## TASK DIRECTIONS
Please copy out the entries until you have copied the line that contains "added,,,blue guvokel,(424 35", beginning with the first line.
THE INPUT section start
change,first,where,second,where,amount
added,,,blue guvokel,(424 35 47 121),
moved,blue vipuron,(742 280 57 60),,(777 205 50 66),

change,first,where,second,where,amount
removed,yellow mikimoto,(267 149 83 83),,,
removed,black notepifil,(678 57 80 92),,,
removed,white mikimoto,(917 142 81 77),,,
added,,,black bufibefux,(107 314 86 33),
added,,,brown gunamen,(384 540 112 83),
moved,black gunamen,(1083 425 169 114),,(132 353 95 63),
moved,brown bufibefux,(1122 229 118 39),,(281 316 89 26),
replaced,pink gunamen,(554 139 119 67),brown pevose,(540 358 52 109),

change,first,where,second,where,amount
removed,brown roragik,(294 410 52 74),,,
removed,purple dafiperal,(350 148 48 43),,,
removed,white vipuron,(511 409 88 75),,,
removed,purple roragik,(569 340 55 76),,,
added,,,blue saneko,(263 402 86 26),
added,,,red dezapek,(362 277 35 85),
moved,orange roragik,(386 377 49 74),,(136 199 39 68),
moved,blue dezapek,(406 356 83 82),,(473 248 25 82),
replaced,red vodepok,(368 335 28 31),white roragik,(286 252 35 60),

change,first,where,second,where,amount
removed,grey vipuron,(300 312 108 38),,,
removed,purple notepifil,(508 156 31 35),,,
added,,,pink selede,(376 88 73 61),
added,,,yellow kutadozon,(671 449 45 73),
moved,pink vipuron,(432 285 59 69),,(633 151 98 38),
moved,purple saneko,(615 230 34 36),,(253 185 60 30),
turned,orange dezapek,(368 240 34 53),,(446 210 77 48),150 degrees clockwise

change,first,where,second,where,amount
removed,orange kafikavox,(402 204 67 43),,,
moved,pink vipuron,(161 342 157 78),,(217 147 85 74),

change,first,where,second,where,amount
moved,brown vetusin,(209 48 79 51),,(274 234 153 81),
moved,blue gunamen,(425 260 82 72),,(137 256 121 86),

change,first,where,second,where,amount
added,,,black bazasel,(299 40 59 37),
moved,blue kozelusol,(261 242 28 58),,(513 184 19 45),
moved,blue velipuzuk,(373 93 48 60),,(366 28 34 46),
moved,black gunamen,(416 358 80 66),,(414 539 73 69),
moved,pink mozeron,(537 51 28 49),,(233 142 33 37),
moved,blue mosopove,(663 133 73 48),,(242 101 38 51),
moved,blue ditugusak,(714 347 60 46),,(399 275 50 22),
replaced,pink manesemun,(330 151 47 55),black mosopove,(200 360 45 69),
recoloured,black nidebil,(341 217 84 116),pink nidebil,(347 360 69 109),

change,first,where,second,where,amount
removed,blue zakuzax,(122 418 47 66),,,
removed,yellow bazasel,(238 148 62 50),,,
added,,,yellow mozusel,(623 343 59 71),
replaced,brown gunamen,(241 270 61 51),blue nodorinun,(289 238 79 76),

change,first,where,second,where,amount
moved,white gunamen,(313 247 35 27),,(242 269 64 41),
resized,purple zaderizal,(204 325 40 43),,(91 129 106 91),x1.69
THE INPUT section end
## ANSWER TO THIS EXERCISE
change,first,where,second,where,amount
added,,,blue guvokel,(424 35 47 121),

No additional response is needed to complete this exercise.